BEGIN
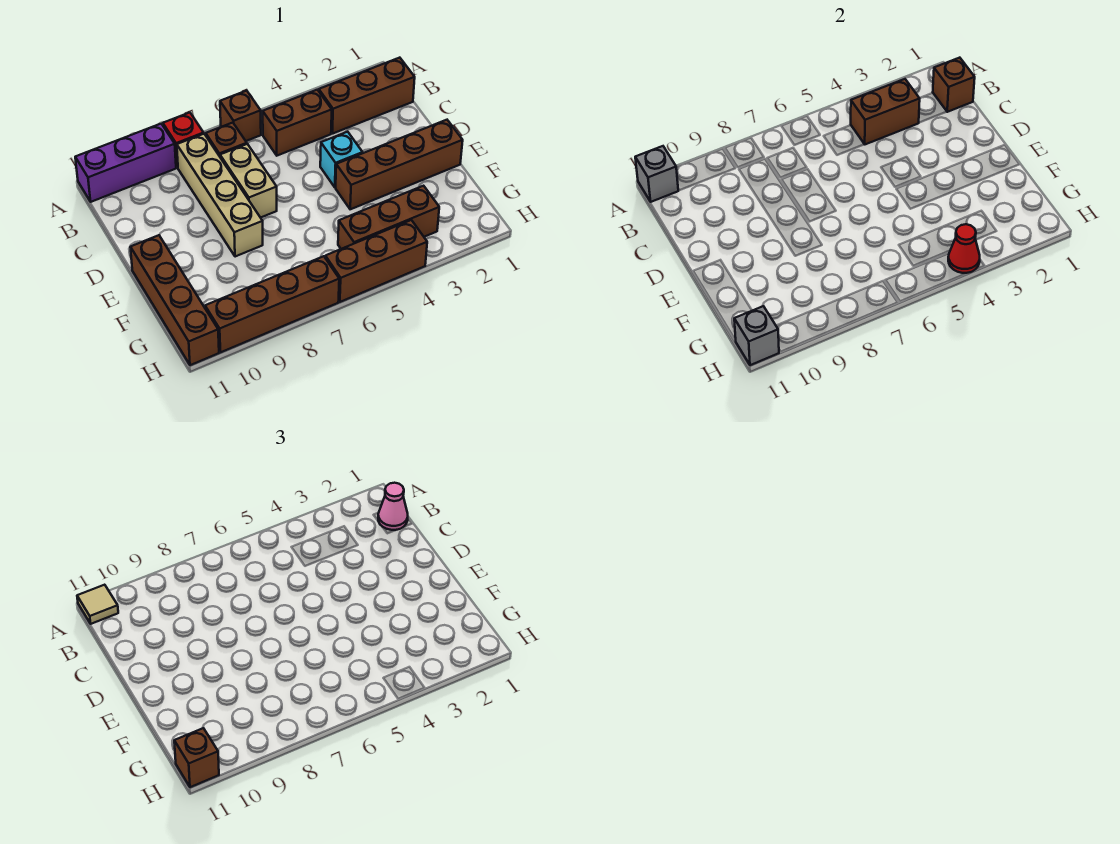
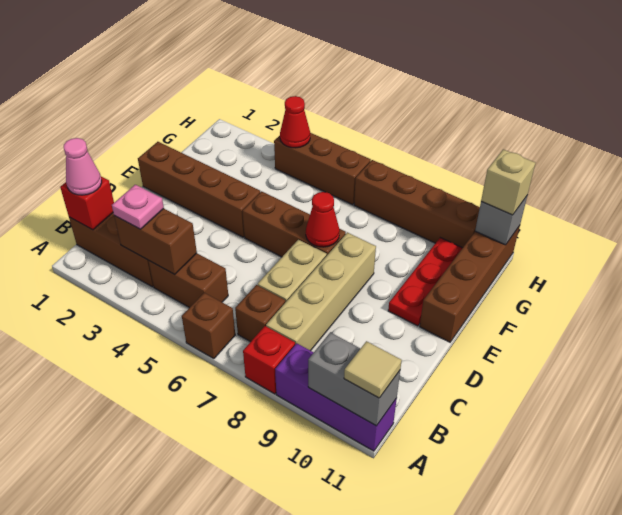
grey brick A11 level 2 -> grey brick A10:A11 level 2
brown brick B1 level 2 -> red brick B1 level 2
none -> pink plate B3 level 3
cyan brick D4 level 1 -> none
none -> red cone E7 level 2
none -> red plate E10:G10 level 1
brown brick G3:G5 level 1 -> brown brick E5:E7 level 1
brown brick H11 level 3 -> tan brick H11 level 3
END
From the first line to the last, repeat the listing exactly and skip its images.

grey brick A11 level 2 -> grey brick A10:A11 level 2
brown brick B1 level 2 -> red brick B1 level 2
none -> pink plate B3 level 3
cyan brick D4 level 1 -> none
none -> red cone E7 level 2
none -> red plate E10:G10 level 1
brown brick G3:G5 level 1 -> brown brick E5:E7 level 1
brown brick H11 level 3 -> tan brick H11 level 3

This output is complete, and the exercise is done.